▸ **Task instructions**:
Since the copy must match the original, write out each record word for word, skipping only the pictures.

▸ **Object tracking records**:
== Segment start ==

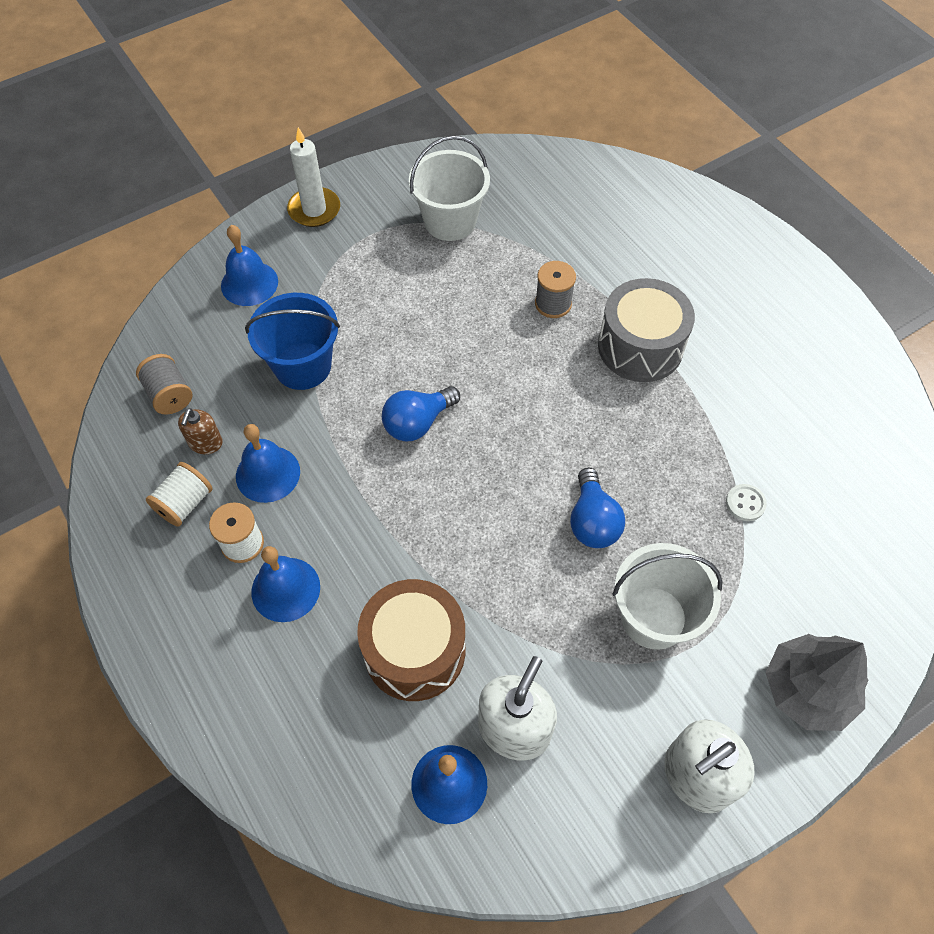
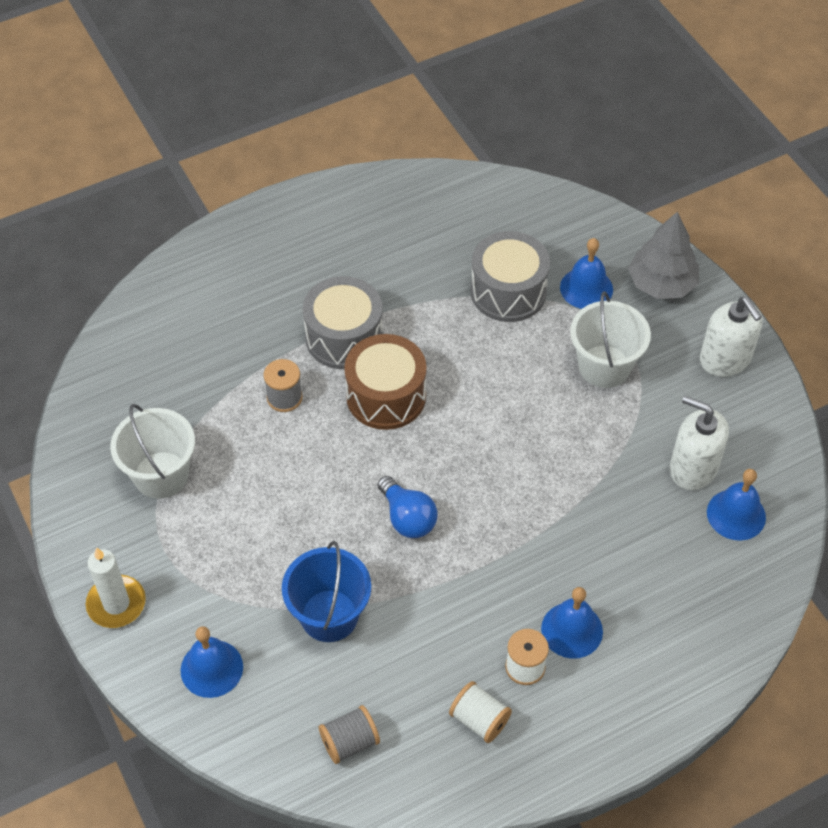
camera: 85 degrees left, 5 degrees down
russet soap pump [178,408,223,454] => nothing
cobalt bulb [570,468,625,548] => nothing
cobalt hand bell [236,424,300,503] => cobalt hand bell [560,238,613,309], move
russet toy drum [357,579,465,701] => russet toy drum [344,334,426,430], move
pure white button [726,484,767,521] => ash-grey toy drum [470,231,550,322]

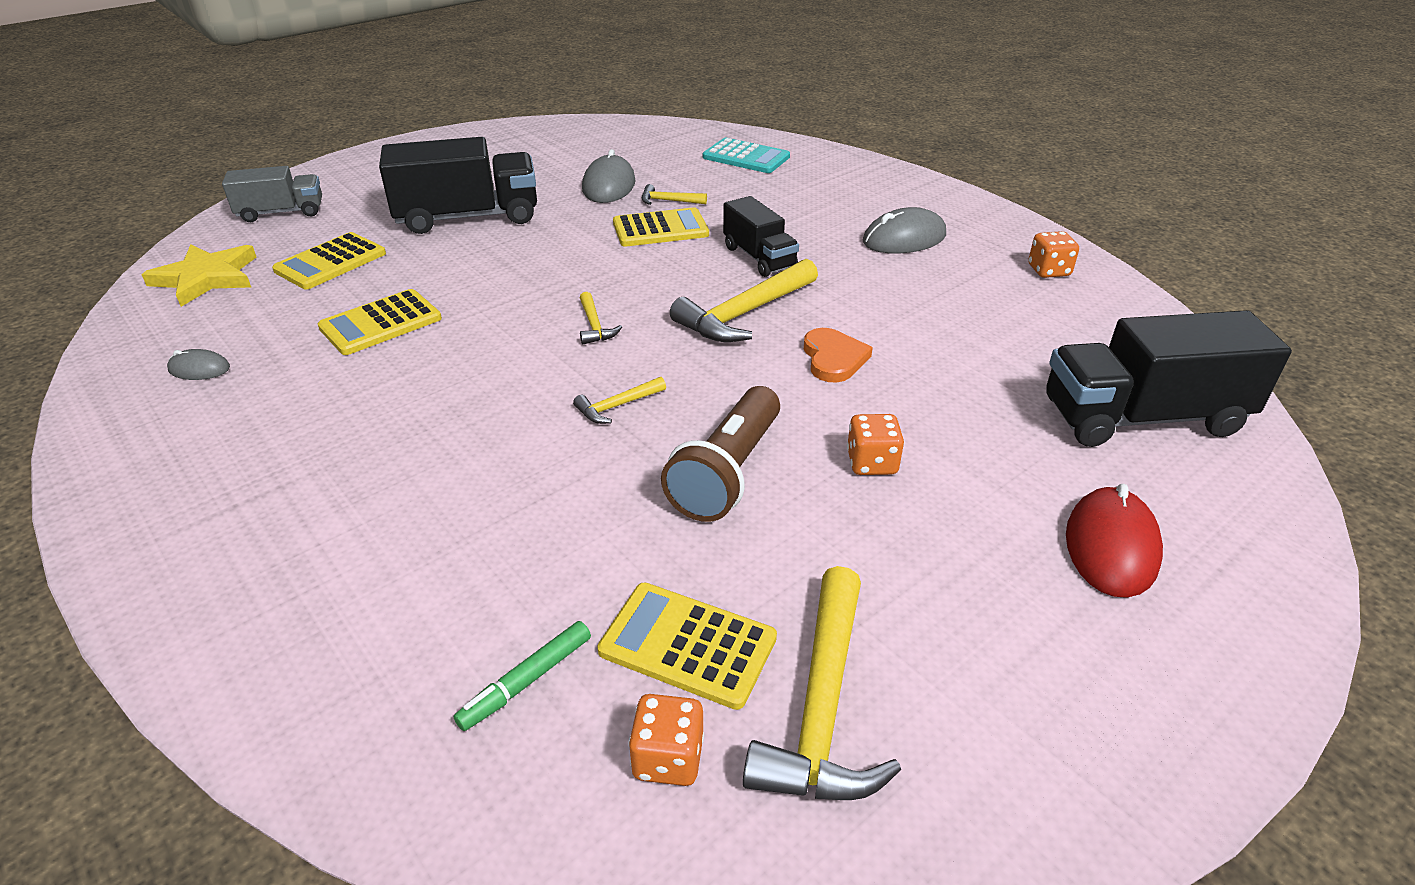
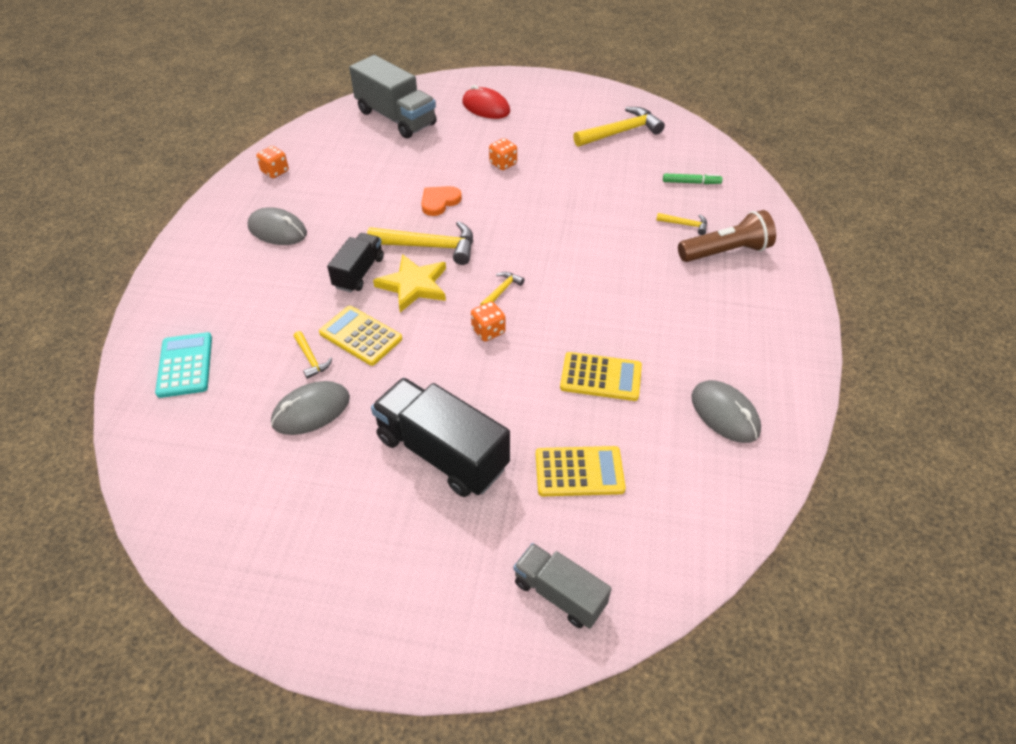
camera: 130 degrees left, 10 degrees up
yellow adding machine [597,582,777,710] => nothing
yellow star shape [141,244,256,307] => yellow star shape [373,254,446,312], move
yellow hammer [573,377,666,424] => yellow hammer [656,213,707,235], move
bright orange die [628,694,704,786] => bright orange die [471,301,506,342], move
russet pocket torch [661,386,780,522] => russet pocket torch [678,210,776,262], move
ebony toy truck [1046,310,1292,447] => ash-grey toy truck [349,55,437,138]
crimson computer mouse [1066,484,1163,598] => crimson computer mouse [462,85,510,119], 60 degrees clockwise
ash-grey computer mouse [167,349,230,380] => ash-grey computer mouse [691,380,761,443], x1.84

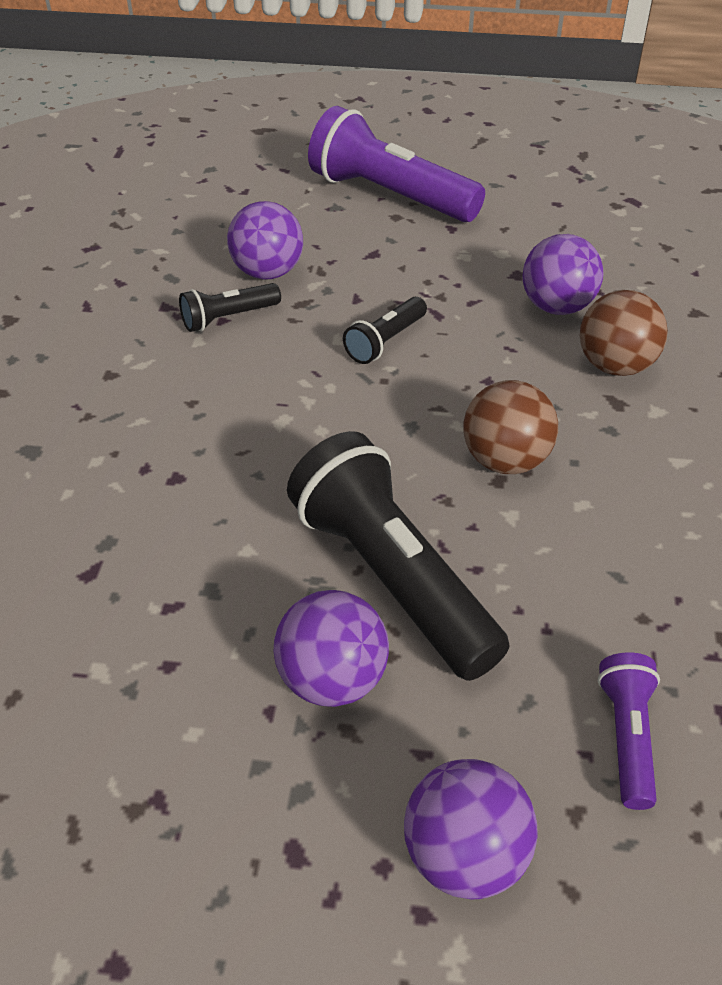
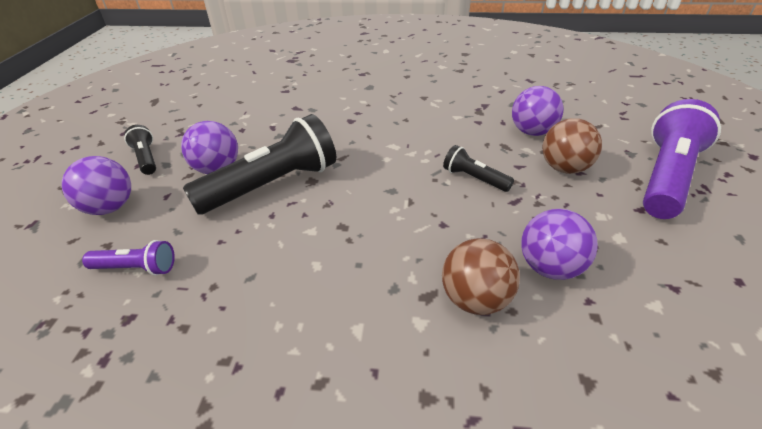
camera: 90 degrees right, 5 degrees down
ebony pocket torch [179,283,281,332] => ebony pocket torch [124,125,156,175], move
russet sphere [463,380,558,474] => russet sphere [542,118,602,174], move

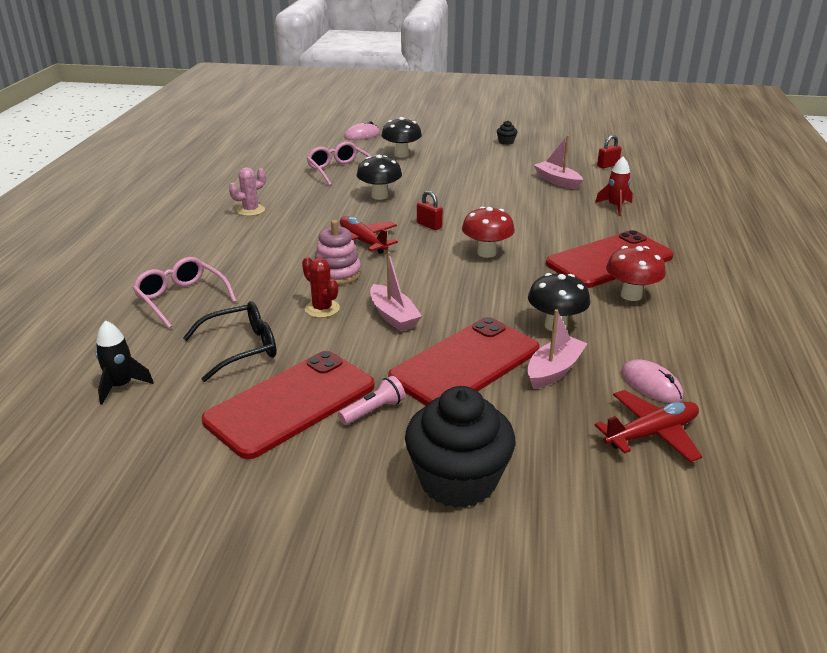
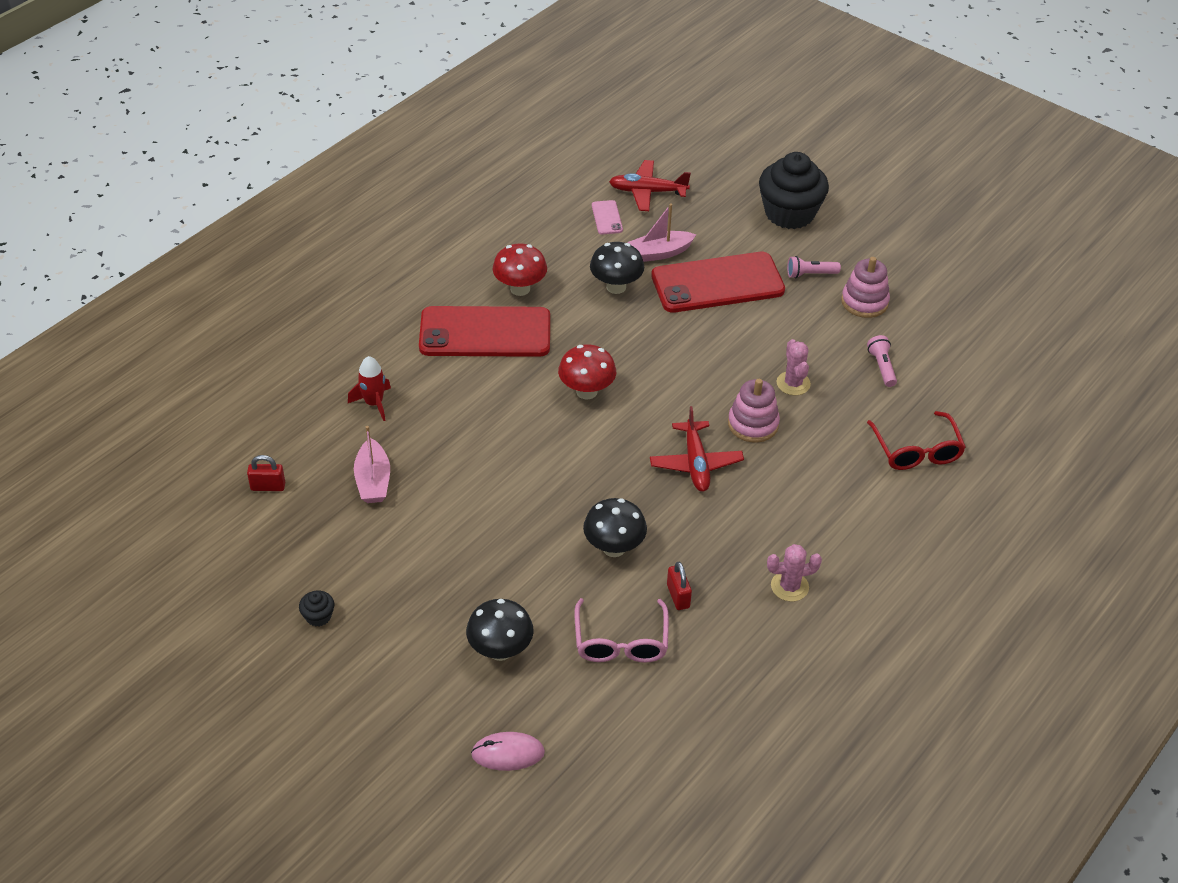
camera: 150 degrees left, 15 degrees up
ebony toy rocket [95,320,154,405] => nothing
rose-pink sailboat [370,251,422,332] => nothing
crimson padlock [417,191,443,230] => crimson padlock [667,562,692,610], move
ebony eyeglasses [183,301,277,382] => rose-pink pocket torch [867,335,897,387]
crimson phone [202,351,375,459] => rose-pink stacking toy [841,257,890,318]
rose-pink computer mouse [621,360,683,403] => rose-pink phone [592,200,623,235]
rose-pink eyeglasses [132,257,237,328] => crimson eyeglasses [867,411,966,470]
crimson cactus [302,257,340,318] => rose-pink cactus [776,339,811,395]

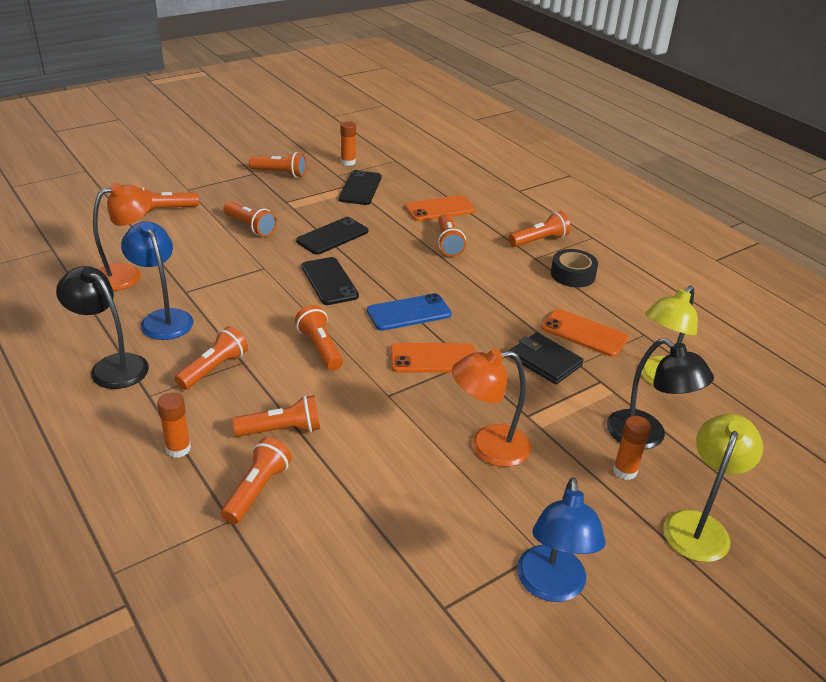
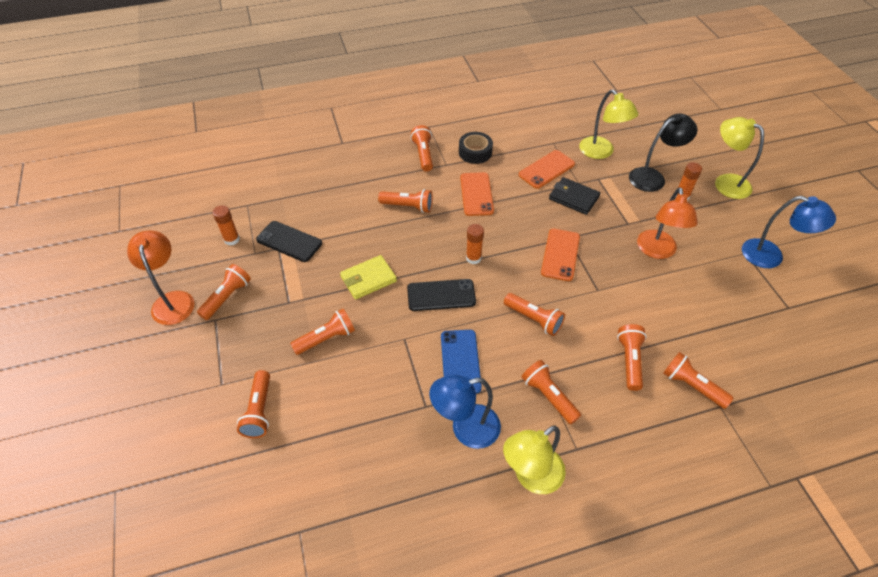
camera: 70 degrees left, 15 degrees up
bright orange desk lamp [93,183,152,291] => bright orange desk lamp [127,230,194,325], move
bright orange glue [157,393,191,458] => bright orange glue [466,224,484,264], move
cobalt phone [367,293,452,331] => cobalt phone [441,330,482,394], move
bright orange phone [405,195,475,221] => bright orange phone [460,172,494,216], move
ebony phone [296,217,368,255] => yellow wallet [340,255,397,300]
ebony desk lamp [56,266,149,389] => yellow desk lamp [503,425,566,494]
bright orange pocket torch [295,305,343,371] => bright orange pocket torch [504,293,565,336], 135 degrees counterclockwise
ebony wallet [510,332,584,384] => ebony wallet [549,177,600,215], 60 degrees clockwise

== Segment end ==

▸ **Exercise solution**:
camera: 85 degrees left, 5 degrees down
russet soap pump [178,408,223,454] => nothing
cobalt bulb [570,468,625,548] => nothing
cobalt hand bell [236,424,300,503] => cobalt hand bell [560,238,613,309], move
russet toy drum [357,579,465,701] => russet toy drum [344,334,426,430], move
pure white button [726,484,767,521] => ash-grey toy drum [470,231,550,322]

camera: 130 degrees left, 10 degrees up
yellow adding machine [597,582,777,710] => nothing
yellow star shape [141,244,256,307] => yellow star shape [373,254,446,312], move
yellow hammer [573,377,666,424] => yellow hammer [656,213,707,235], move
bright orange die [628,694,704,786] => bright orange die [471,301,506,342], move
russet pocket torch [661,386,780,522] => russet pocket torch [678,210,776,262], move
ebony toy truck [1046,310,1292,447] => ash-grey toy truck [349,55,437,138]
crimson computer mouse [1066,484,1163,598] => crimson computer mouse [462,85,510,119], 60 degrees clockwise
ash-grey computer mouse [167,349,230,380] => ash-grey computer mouse [691,380,761,443], x1.84

camera: 90 degrees right, 5 degrees down
ebony pocket torch [179,283,281,332] => ebony pocket torch [124,125,156,175], move
russet sphere [463,380,558,474] => russet sphere [542,118,602,174], move

camera: 150 degrees left, 15 degrees up
ebony toy rocket [95,320,154,405] => nothing
rose-pink sailboat [370,251,422,332] => nothing
crimson padlock [417,191,443,230] => crimson padlock [667,562,692,610], move
ebony eyeglasses [183,301,277,382] => rose-pink pocket torch [867,335,897,387]
crimson phone [202,351,375,459] => rose-pink stacking toy [841,257,890,318]
rose-pink computer mouse [621,360,683,403] => rose-pink phone [592,200,623,235]
rose-pink eyeglasses [132,257,237,328] => crimson eyeglasses [867,411,966,470]
crimson cactus [302,257,340,318] => rose-pink cactus [776,339,811,395]

camera: 70 degrees left, 15 degrees up
bright orange desk lamp [93,183,152,291] => bright orange desk lamp [127,230,194,325], move
bright orange glue [157,393,191,458] => bright orange glue [466,224,484,264], move
cobalt phone [367,293,452,331] => cobalt phone [441,330,482,394], move
bright orange phone [405,195,475,221] => bright orange phone [460,172,494,216], move
ebony phone [296,217,368,255] => yellow wallet [340,255,397,300]
ebony desk lamp [56,266,149,389] => yellow desk lamp [503,425,566,494]
bright orange pocket torch [295,305,343,371] => bright orange pocket torch [504,293,565,336], 135 degrees counterclockwise
ebony wallet [510,332,584,384] => ebony wallet [549,177,600,215], 60 degrees clockwise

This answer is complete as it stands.